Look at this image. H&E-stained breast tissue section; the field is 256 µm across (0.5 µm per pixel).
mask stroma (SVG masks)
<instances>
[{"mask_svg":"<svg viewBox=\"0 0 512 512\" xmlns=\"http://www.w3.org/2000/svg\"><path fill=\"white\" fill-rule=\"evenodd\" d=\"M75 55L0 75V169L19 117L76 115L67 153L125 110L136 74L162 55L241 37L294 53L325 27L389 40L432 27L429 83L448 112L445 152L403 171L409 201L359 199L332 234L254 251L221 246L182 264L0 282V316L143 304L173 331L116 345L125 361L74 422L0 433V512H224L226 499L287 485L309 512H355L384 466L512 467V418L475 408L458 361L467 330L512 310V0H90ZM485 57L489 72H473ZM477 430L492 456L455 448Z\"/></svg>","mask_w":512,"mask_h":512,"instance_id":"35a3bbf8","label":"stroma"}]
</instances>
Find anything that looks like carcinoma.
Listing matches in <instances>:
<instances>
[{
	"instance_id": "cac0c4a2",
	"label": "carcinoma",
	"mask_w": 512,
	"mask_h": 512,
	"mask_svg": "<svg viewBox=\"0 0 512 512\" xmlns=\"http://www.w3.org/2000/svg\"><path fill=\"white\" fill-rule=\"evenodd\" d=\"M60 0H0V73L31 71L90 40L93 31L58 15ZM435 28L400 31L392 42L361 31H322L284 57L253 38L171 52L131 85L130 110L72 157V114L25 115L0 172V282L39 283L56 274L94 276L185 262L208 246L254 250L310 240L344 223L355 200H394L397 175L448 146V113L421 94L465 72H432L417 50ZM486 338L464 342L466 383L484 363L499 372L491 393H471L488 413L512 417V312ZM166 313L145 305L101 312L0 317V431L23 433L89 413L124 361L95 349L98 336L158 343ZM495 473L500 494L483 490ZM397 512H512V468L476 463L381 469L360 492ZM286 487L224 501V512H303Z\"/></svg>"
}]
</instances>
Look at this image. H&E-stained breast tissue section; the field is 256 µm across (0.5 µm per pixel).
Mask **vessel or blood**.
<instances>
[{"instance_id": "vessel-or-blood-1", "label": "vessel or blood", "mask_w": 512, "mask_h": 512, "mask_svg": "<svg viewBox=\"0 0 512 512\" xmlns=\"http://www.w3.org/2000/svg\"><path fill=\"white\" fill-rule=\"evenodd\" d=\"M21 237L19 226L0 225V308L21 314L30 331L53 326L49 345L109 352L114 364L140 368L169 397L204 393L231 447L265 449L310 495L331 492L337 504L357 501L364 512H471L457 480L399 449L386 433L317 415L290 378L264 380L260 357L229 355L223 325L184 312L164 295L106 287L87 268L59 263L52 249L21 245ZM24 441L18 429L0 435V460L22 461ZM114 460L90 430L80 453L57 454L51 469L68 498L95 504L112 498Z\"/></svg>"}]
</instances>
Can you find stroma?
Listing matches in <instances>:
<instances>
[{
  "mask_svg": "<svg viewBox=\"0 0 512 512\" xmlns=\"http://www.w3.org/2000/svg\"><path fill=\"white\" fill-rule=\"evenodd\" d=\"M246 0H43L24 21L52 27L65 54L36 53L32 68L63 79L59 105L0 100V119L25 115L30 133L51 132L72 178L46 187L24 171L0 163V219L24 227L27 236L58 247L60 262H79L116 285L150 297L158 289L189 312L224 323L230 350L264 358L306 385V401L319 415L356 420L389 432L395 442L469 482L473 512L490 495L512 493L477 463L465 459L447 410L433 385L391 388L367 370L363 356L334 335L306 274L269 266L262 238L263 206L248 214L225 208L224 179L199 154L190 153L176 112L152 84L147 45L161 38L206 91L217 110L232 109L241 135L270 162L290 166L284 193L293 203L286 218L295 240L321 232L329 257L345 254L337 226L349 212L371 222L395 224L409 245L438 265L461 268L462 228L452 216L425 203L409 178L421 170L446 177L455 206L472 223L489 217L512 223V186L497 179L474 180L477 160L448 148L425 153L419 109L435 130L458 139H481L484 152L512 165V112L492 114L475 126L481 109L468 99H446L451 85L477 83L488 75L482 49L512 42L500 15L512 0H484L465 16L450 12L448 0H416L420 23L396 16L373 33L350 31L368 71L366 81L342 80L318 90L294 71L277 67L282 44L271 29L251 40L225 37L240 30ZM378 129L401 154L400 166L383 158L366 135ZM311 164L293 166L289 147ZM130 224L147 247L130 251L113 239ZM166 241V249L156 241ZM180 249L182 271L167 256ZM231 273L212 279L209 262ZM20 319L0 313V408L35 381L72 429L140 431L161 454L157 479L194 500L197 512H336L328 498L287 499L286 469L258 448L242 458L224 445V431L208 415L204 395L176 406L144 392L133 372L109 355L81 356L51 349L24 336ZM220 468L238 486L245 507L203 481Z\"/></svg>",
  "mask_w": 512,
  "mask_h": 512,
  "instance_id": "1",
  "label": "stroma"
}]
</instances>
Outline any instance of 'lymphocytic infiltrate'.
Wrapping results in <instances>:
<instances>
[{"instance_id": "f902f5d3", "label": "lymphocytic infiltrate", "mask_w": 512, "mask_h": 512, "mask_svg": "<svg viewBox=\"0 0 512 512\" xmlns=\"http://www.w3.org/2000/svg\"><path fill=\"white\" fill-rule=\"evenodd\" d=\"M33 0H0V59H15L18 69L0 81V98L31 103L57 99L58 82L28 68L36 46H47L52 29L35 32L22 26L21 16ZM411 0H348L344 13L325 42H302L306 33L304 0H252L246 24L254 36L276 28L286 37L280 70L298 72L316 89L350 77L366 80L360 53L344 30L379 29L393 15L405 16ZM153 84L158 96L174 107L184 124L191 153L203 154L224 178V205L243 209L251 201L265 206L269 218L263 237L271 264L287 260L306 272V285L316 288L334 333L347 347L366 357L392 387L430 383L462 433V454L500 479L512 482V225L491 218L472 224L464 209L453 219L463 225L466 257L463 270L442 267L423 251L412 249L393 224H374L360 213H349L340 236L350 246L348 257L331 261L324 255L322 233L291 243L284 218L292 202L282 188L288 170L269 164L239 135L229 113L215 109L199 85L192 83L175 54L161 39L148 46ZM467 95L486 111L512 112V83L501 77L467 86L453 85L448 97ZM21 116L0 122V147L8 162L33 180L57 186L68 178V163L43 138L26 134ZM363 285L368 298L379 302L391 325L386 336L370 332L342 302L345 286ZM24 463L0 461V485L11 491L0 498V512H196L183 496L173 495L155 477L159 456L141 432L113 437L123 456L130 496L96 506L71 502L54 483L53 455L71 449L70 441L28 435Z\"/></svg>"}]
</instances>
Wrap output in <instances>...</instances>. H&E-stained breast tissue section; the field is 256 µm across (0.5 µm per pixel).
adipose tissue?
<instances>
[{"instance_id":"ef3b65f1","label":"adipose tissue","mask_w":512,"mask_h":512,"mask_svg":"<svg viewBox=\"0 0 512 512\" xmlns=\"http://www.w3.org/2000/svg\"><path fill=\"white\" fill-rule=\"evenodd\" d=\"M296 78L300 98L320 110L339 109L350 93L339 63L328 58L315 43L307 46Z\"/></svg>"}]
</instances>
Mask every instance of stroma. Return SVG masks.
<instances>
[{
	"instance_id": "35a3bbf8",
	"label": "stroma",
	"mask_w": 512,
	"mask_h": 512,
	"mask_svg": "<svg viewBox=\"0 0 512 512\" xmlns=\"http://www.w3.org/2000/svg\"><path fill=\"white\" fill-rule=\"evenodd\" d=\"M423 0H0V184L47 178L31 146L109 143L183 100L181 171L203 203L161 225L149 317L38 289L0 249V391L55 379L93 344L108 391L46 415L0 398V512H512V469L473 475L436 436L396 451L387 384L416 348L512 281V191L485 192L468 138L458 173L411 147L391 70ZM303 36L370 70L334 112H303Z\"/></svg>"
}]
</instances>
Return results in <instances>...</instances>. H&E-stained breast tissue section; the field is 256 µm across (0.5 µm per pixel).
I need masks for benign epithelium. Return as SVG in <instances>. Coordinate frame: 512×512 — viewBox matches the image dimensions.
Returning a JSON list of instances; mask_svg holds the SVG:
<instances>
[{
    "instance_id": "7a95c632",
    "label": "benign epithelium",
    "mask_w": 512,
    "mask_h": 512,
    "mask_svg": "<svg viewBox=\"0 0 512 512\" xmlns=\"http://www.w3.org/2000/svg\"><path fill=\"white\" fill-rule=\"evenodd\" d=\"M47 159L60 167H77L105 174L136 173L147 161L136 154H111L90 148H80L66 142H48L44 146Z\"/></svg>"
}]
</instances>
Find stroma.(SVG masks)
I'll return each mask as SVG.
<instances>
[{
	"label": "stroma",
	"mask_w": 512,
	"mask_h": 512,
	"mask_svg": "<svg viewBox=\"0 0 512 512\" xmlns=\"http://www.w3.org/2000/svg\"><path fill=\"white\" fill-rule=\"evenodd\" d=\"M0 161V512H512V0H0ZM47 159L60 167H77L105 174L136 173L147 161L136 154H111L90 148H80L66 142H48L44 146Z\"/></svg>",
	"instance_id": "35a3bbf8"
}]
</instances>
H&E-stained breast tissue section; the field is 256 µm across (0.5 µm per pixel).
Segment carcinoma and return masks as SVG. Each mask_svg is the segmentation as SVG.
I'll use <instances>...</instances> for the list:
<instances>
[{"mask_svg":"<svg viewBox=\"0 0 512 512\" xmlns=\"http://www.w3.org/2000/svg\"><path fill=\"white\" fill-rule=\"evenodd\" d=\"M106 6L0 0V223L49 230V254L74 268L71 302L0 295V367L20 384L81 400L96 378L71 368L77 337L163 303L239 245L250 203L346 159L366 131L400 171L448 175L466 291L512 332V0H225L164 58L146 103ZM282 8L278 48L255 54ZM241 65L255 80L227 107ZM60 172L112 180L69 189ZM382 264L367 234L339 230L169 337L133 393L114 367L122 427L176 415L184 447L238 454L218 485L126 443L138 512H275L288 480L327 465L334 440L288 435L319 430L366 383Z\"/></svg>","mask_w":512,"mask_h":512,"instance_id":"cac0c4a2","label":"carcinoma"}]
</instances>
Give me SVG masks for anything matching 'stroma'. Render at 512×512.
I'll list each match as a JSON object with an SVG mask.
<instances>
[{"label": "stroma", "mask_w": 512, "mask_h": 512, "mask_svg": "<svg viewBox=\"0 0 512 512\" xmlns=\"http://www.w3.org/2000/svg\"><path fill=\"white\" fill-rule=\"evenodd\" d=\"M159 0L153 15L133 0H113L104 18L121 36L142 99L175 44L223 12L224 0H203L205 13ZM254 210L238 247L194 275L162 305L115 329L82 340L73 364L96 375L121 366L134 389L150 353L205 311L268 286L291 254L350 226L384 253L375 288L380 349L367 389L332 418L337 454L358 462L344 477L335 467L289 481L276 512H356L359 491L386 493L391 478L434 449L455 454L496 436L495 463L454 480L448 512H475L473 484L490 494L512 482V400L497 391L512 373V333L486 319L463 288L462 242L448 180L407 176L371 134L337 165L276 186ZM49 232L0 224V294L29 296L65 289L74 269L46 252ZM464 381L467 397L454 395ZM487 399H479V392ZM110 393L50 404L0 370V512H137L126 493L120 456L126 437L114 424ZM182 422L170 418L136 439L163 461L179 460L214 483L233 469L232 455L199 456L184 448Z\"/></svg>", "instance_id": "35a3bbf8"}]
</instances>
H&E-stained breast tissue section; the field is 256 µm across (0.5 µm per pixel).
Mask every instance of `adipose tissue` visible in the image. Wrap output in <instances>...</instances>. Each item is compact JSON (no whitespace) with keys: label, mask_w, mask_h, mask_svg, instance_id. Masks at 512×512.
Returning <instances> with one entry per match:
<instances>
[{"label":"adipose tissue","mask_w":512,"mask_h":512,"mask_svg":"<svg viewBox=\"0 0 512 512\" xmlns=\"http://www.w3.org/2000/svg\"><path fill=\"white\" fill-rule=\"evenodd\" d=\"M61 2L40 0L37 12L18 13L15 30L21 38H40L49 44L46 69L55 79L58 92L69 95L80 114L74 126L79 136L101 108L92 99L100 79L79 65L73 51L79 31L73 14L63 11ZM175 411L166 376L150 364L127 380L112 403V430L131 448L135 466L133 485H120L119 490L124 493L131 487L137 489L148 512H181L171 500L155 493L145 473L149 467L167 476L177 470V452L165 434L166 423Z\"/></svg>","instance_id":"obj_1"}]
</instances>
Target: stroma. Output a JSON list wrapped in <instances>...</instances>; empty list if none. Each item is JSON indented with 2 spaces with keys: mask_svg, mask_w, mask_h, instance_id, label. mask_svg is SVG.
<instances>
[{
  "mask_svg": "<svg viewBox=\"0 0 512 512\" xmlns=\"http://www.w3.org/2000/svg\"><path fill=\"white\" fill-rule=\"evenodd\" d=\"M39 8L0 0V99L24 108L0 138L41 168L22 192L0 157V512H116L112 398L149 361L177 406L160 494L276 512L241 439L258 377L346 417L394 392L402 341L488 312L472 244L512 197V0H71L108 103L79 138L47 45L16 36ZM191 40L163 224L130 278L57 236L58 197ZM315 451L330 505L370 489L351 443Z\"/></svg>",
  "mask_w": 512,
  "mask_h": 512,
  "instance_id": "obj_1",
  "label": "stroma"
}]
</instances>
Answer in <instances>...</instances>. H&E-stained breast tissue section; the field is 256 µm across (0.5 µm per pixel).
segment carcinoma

> [Task brief]: Choose all lines containing the string "section" and copy them out.

> [Solution for this exercise]:
Look at this image. H&E-stained breast tissue section; the field is 256 µm across (0.5 µm per pixel).
Look at this image. H&E-stained breast tissue section; the field is 256 µm across (0.5 µm per pixel).
Wrap output in <instances>...</instances>. H&E-stained breast tissue section; the field is 256 µm across (0.5 µm per pixel).
Return results in <instances>...</instances>. H&E-stained breast tissue section; the field is 256 µm across (0.5 µm per pixel).
H&E-stained breast tissue section; the field is 256 µm across (0.5 µm per pixel).
H&E-stained breast tissue section; the field is 256 µm across (0.5 µm per pixel).
Answer in <instances>...</instances>. H&E-stained breast tissue section; the field is 256 µm across (0.5 µm per pixel).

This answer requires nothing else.